**EXERCISE DESCRIPTION**:
Copy the lines of the data below exactly, starting at the first and stopping after the line that contains "red circle: (418, 246) -> (273, 278), moved"; include no pictures.

[Geometric object motion data]
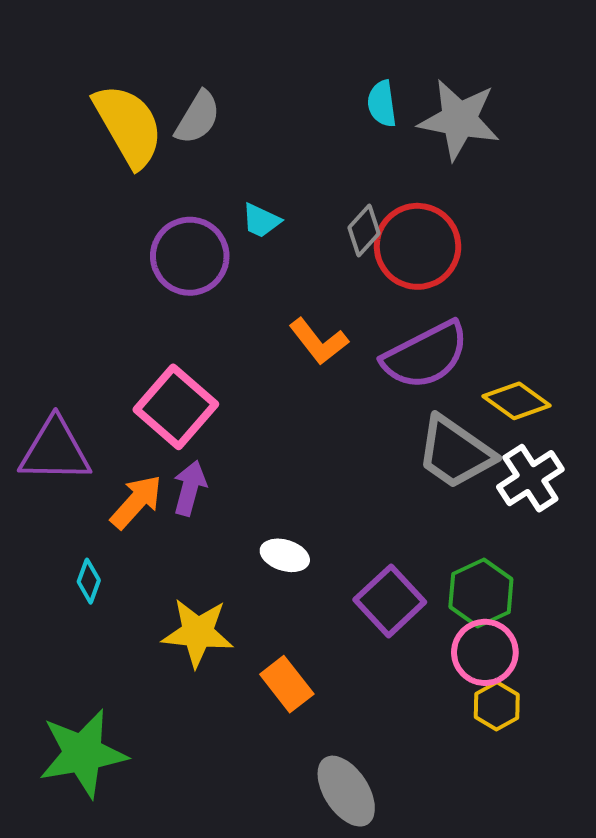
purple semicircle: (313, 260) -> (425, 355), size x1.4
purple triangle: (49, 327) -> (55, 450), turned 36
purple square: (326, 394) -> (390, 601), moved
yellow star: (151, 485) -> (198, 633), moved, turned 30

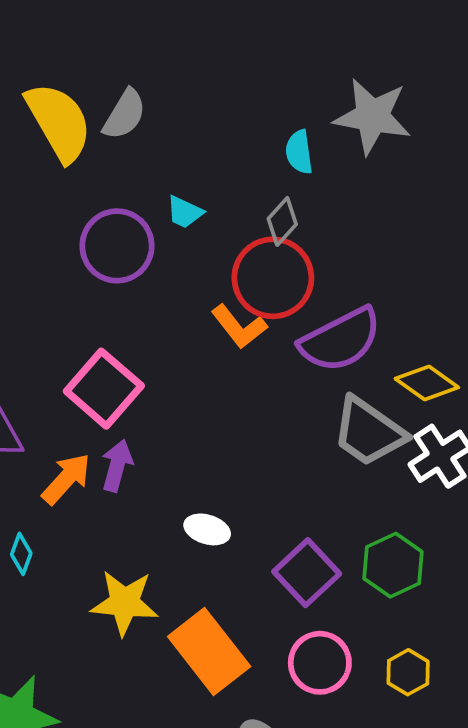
cyan semicircle: (382, 104) -> (299, 152), moved
red circle: (418, 246) -> (273, 278), moved
pink circle: (485, 652) -> (320, 663), moved
orange rectangle: (287, 684) -> (209, 652), size x1.6

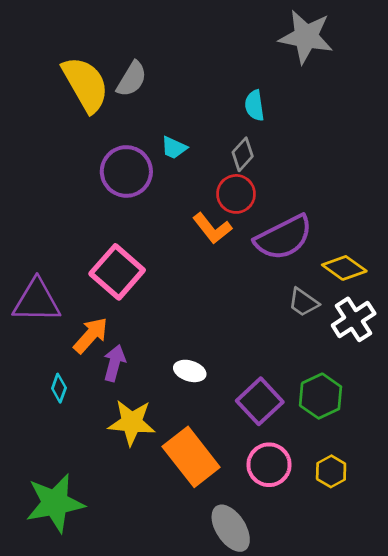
gray star: (372, 116) -> (306, 37), moved
red circle: (273, 278) -> (236, 194), size x0.7
gray trapezoid: (369, 432) -> (303, 302), size x0.6
purple arrow: (117, 466) -> (114, 363), moved

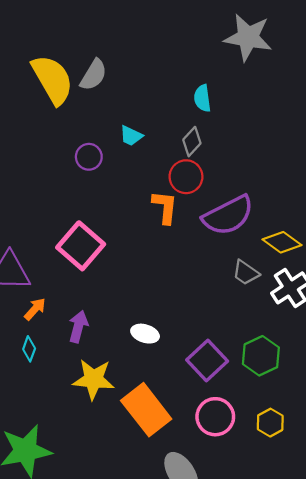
purple circle: (126, 171) -> (89, 157), size x0.6
orange L-shape: (212, 228) -> (165, 207), turned -136
orange arrow: (91, 335) -> (35, 309), moved, size x0.7

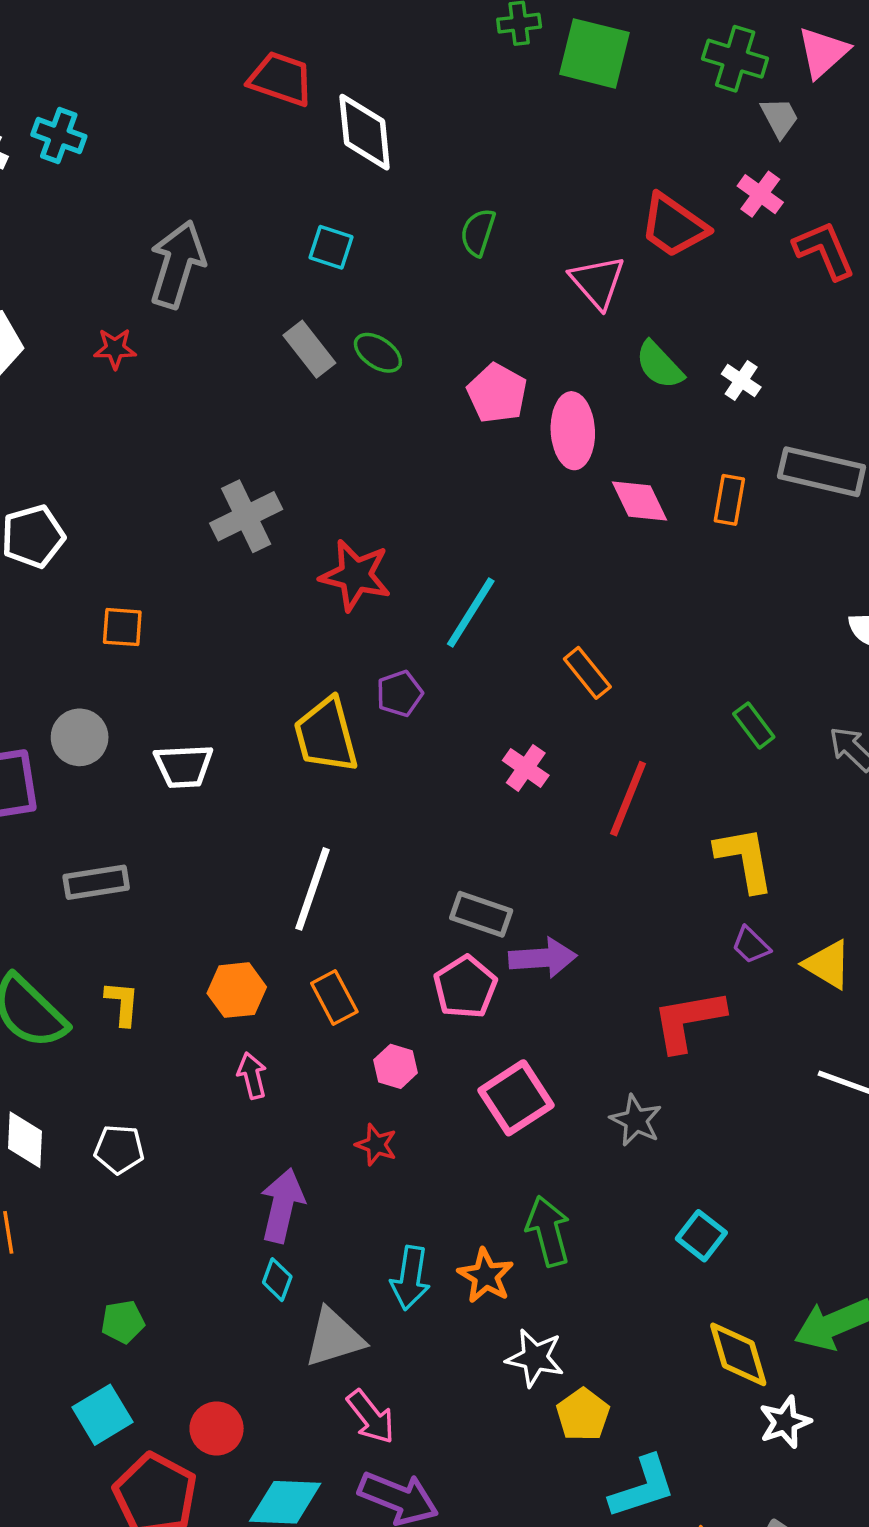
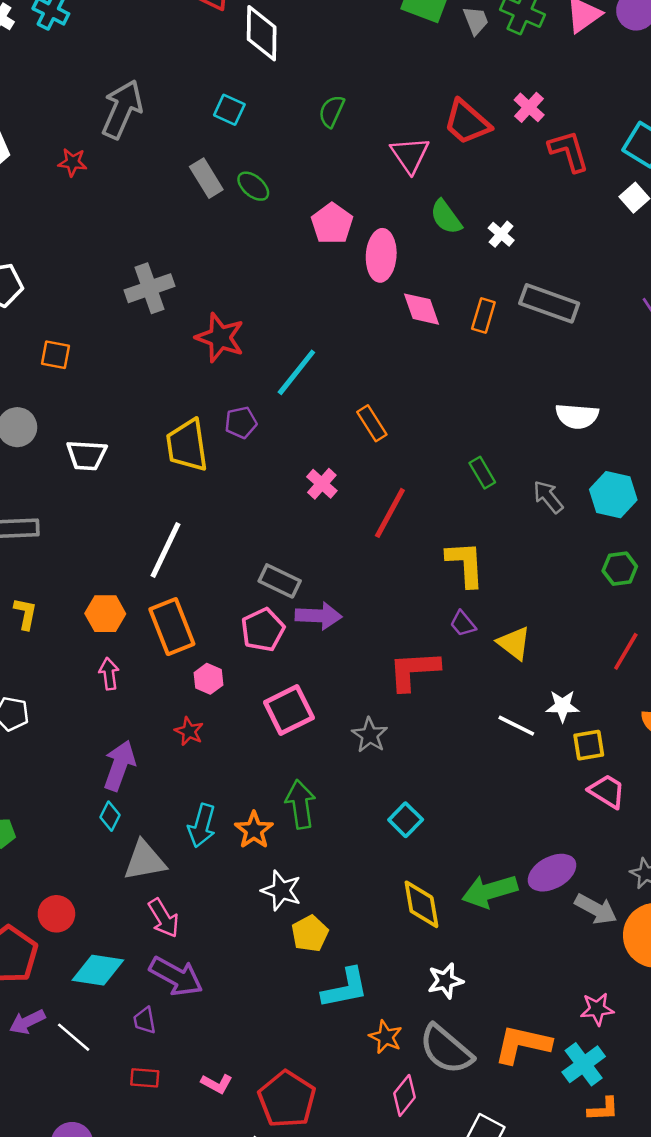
gray trapezoid: (780, 118) -> (476, 20), moved
orange rectangle: (334, 998) -> (172, 627), size x1.5
white star: (785, 1422) -> (445, 981), moved

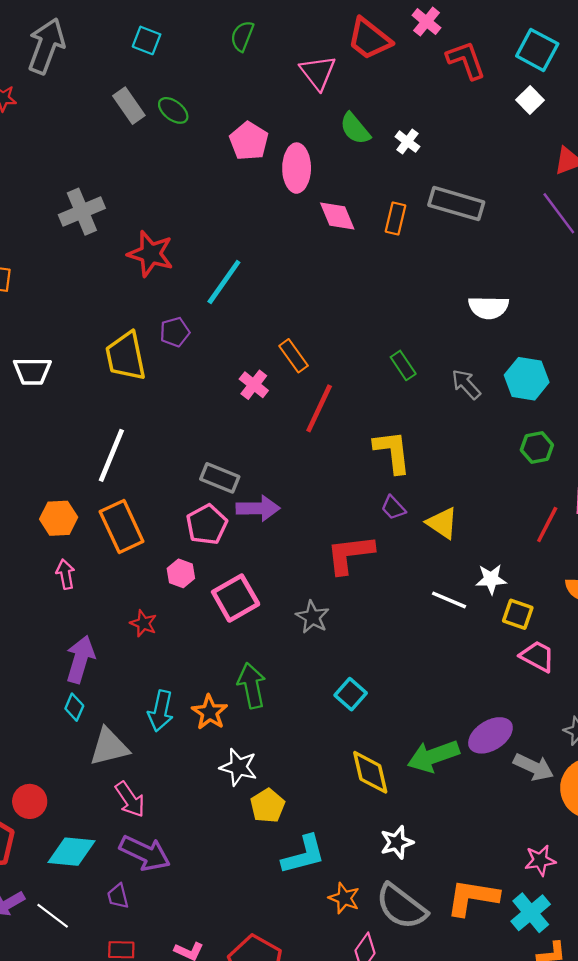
orange rectangle: (372, 423) -> (294, 356), moved
pink hexagon: (209, 679) -> (181, 573), moved
yellow square: (589, 745) -> (518, 614), turned 32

**RESPONSE AREA**:
purple semicircle: (313, 260) -> (425, 355), size x1.4
purple triangle: (49, 327) -> (55, 450), turned 36
purple square: (326, 394) -> (390, 601), moved
yellow star: (151, 485) -> (198, 633), moved, turned 30

cyan semicircle: (382, 104) -> (299, 152), moved
red circle: (418, 246) -> (273, 278), moved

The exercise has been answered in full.